*** Begin section ***
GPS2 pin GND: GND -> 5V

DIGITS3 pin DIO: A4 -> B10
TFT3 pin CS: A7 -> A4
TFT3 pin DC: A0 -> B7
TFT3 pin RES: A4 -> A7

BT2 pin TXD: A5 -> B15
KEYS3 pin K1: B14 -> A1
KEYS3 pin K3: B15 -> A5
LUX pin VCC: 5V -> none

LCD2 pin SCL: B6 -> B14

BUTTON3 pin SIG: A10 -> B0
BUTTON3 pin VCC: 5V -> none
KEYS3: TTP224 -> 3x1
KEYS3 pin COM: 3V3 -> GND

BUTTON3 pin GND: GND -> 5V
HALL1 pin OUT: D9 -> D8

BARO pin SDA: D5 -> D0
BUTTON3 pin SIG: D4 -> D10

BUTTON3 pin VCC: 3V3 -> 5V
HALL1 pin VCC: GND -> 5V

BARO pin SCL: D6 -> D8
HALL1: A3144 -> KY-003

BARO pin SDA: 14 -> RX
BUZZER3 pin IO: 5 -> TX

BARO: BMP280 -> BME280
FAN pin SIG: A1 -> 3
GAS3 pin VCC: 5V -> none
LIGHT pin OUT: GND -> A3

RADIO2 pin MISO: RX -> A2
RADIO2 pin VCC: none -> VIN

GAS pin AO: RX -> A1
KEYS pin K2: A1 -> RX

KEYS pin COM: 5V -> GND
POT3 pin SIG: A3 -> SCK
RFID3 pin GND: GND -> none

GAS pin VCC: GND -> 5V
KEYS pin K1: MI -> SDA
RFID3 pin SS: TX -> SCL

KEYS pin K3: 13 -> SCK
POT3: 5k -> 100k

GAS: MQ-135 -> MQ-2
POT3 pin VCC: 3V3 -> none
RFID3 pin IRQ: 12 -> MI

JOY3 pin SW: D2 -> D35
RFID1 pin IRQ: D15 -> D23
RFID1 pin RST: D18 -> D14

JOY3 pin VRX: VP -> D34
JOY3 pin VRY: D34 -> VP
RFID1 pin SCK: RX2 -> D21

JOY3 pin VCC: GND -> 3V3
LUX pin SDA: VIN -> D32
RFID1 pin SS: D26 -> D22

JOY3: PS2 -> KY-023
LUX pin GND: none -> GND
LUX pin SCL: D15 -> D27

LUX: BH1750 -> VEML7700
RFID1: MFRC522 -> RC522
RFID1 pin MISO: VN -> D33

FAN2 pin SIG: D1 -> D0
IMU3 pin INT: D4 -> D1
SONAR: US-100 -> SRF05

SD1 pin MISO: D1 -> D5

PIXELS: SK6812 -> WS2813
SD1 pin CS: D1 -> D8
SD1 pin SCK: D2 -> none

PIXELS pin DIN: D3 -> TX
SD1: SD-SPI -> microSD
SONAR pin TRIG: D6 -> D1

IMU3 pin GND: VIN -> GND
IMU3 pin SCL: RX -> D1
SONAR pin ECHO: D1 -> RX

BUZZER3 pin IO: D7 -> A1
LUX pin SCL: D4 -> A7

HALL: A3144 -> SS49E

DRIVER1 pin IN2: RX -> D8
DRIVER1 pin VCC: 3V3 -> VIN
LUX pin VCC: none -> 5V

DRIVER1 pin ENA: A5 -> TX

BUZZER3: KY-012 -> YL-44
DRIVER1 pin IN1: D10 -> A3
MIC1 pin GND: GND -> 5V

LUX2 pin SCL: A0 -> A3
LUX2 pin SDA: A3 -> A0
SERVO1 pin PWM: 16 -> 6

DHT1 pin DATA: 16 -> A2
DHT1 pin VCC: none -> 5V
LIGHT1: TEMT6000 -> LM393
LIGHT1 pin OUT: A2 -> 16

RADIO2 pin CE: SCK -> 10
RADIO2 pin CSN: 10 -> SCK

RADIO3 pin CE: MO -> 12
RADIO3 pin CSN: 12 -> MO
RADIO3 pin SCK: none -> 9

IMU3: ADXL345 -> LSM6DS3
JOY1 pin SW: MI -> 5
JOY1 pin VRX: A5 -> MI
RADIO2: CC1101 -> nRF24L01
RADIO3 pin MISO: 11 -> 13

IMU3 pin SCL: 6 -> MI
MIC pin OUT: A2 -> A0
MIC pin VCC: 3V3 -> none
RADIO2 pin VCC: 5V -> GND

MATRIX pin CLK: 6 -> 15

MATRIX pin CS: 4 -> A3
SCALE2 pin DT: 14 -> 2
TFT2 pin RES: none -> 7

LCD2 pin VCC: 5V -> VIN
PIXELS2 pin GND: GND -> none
*** End section ***
Nothing but the lines from the one containing "RFID1 pin MISO: VN -> D33" through the last line of the material should be returned, each exactly as written, both ends included.

RESULT »
RFID1 pin MISO: VN -> D33

FAN2 pin SIG: D1 -> D0
IMU3 pin INT: D4 -> D1
SONAR: US-100 -> SRF05

SD1 pin MISO: D1 -> D5

PIXELS: SK6812 -> WS2813
SD1 pin CS: D1 -> D8
SD1 pin SCK: D2 -> none

PIXELS pin DIN: D3 -> TX
SD1: SD-SPI -> microSD
SONAR pin TRIG: D6 -> D1

IMU3 pin GND: VIN -> GND
IMU3 pin SCL: RX -> D1
SONAR pin ECHO: D1 -> RX

BUZZER3 pin IO: D7 -> A1
LUX pin SCL: D4 -> A7

HALL: A3144 -> SS49E

DRIVER1 pin IN2: RX -> D8
DRIVER1 pin VCC: 3V3 -> VIN
LUX pin VCC: none -> 5V

DRIVER1 pin ENA: A5 -> TX

BUZZER3: KY-012 -> YL-44
DRIVER1 pin IN1: D10 -> A3
MIC1 pin GND: GND -> 5V

LUX2 pin SCL: A0 -> A3
LUX2 pin SDA: A3 -> A0
SERVO1 pin PWM: 16 -> 6

DHT1 pin DATA: 16 -> A2
DHT1 pin VCC: none -> 5V
LIGHT1: TEMT6000 -> LM393
LIGHT1 pin OUT: A2 -> 16

RADIO2 pin CE: SCK -> 10
RADIO2 pin CSN: 10 -> SCK

RADIO3 pin CE: MO -> 12
RADIO3 pin CSN: 12 -> MO
RADIO3 pin SCK: none -> 9

IMU3: ADXL345 -> LSM6DS3
JOY1 pin SW: MI -> 5
JOY1 pin VRX: A5 -> MI
RADIO2: CC1101 -> nRF24L01
RADIO3 pin MISO: 11 -> 13

IMU3 pin SCL: 6 -> MI
MIC pin OUT: A2 -> A0
MIC pin VCC: 3V3 -> none
RADIO2 pin VCC: 5V -> GND

MATRIX pin CLK: 6 -> 15

MATRIX pin CS: 4 -> A3
SCALE2 pin DT: 14 -> 2
TFT2 pin RES: none -> 7

LCD2 pin VCC: 5V -> VIN
PIXELS2 pin GND: GND -> none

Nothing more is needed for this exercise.